Scene difference descriptions:
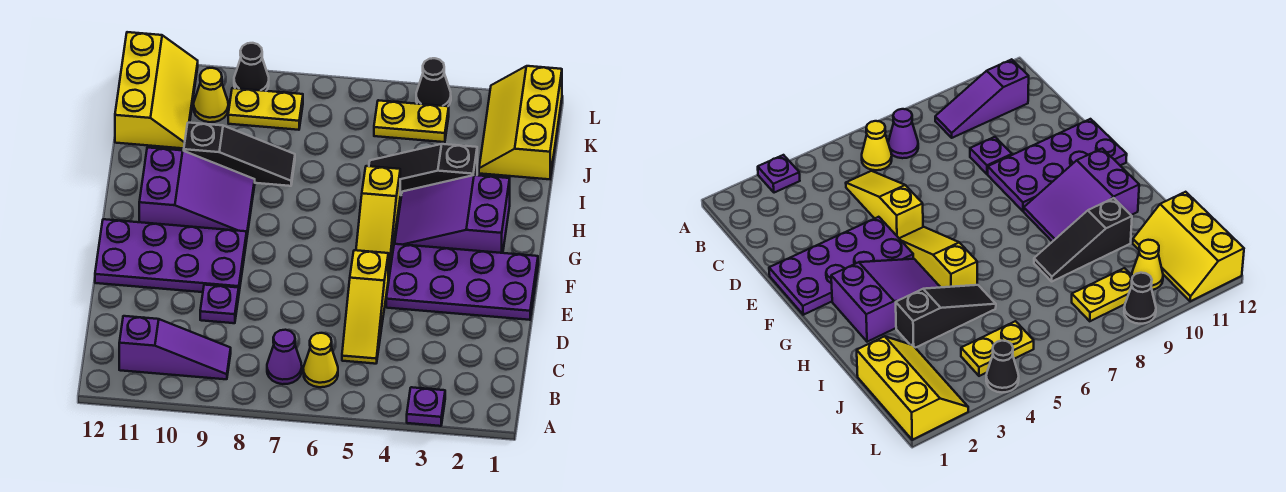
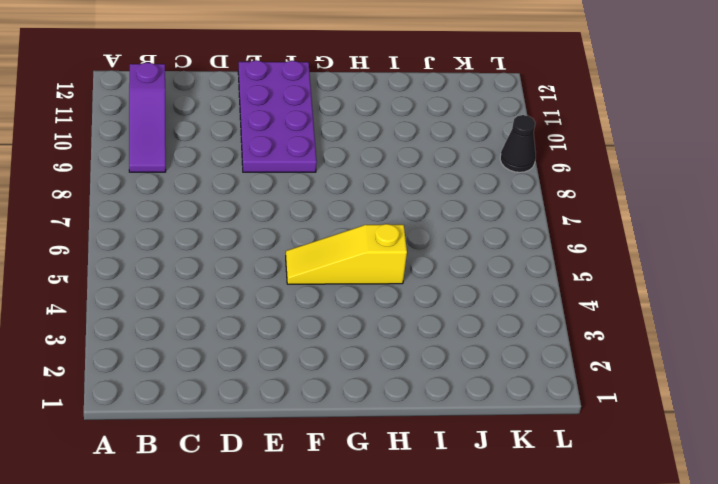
none -> purple plate A3 level 1
none -> yellow cone B6 level 1
none -> purple cone B7 level 1

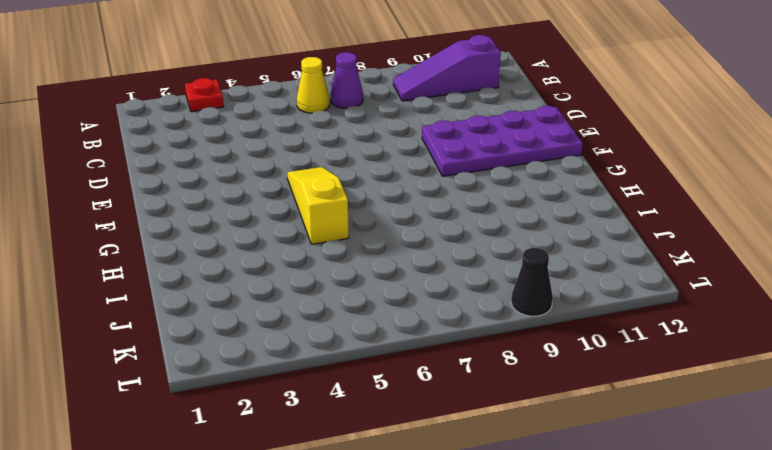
red plate A3 level 1 -> purple plate A3 level 1
none -> yellow slope C5:E5 level 1 top E
none -> purple plate D9 level 1
none -> purple plate E1:F4 level 1

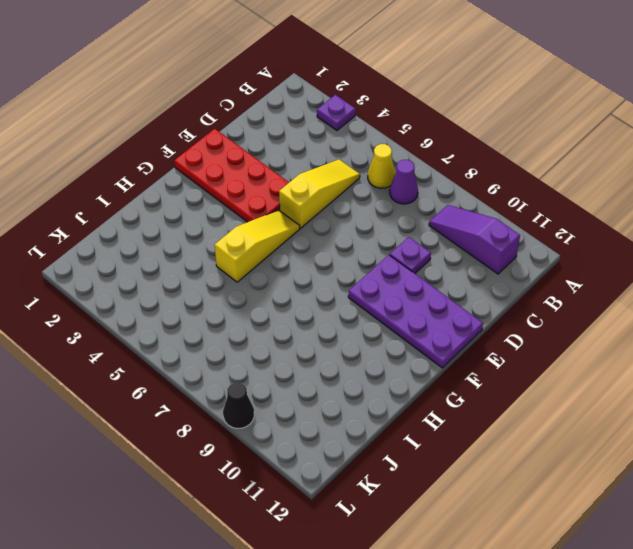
red plate E1:F4 level 1 -> purple plate E1:F4 level 1
none -> purple slope G2:H4 level 1 top 2
none -> purple slope G9:H11 level 1 top 11
none -> black slope I3:I5 level 1 top 3

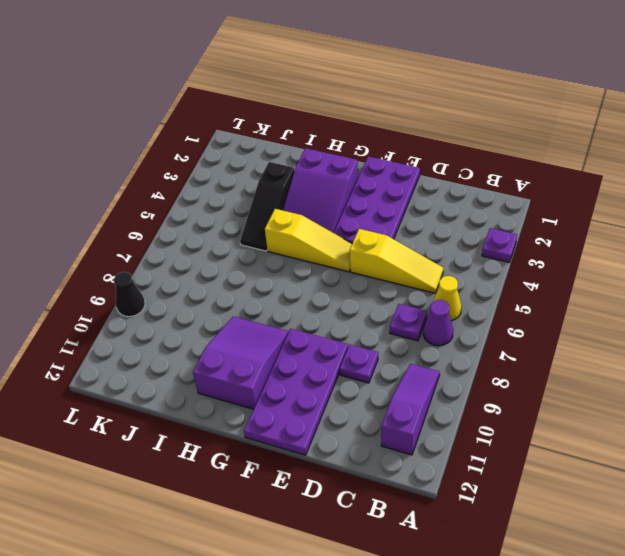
purple plate C7 level 1 -> none
none -> black slope I8:I10 level 1 top 10
none -> yellow slope J1:L2 level 1 top 1
none -> yellow slope J11:L12 level 1 top 12

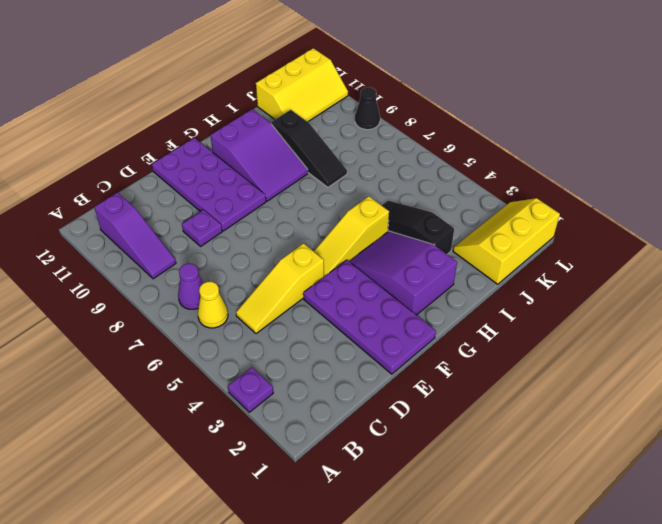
none -> yellow plate K4:K5 level 1
none -> yellow plate K8:K9 level 1
none -> yellow cone K10 level 1

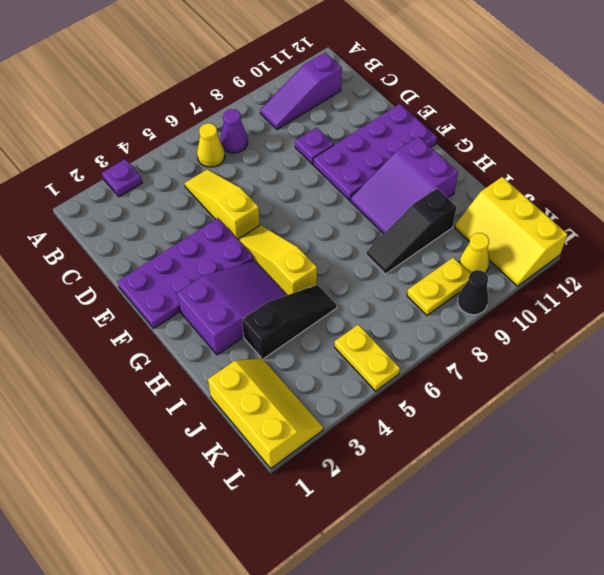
yellow plate K5:L5 level 1 -> yellow plate K4:K5 level 1
none -> black cone L4 level 1

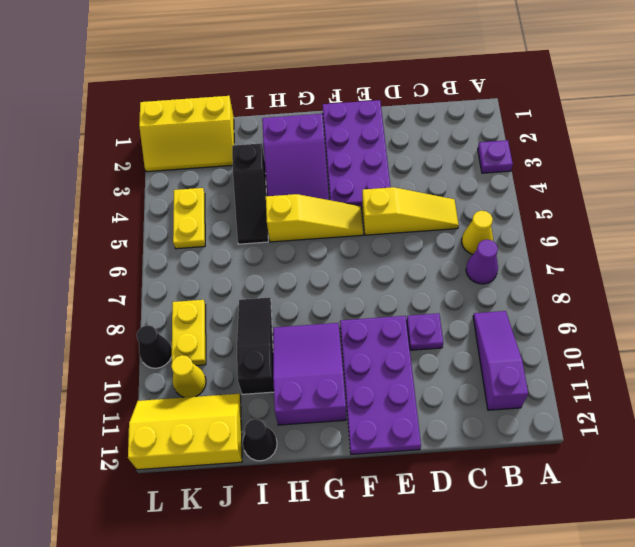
black cone I12 level 1 -> black cone L4 level 1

### [TASK TO COMPLETE]
From the first line to the last, output the data exactly; skip any pictures.

### [SOLUTION TO THIS EXERCISE]
none -> purple plate A3 level 1
none -> yellow cone B6 level 1
none -> purple cone B7 level 1

red plate A3 level 1 -> purple plate A3 level 1
none -> yellow slope C5:E5 level 1 top E
none -> purple plate D9 level 1
none -> purple plate E1:F4 level 1

red plate E1:F4 level 1 -> purple plate E1:F4 level 1
none -> purple slope G2:H4 level 1 top 2
none -> purple slope G9:H11 level 1 top 11
none -> black slope I3:I5 level 1 top 3

purple plate C7 level 1 -> none
none -> black slope I8:I10 level 1 top 10
none -> yellow slope J1:L2 level 1 top 1
none -> yellow slope J11:L12 level 1 top 12

none -> yellow plate K4:K5 level 1
none -> yellow plate K8:K9 level 1
none -> yellow cone K10 level 1

yellow plate K5:L5 level 1 -> yellow plate K4:K5 level 1
none -> black cone L4 level 1

black cone I12 level 1 -> black cone L4 level 1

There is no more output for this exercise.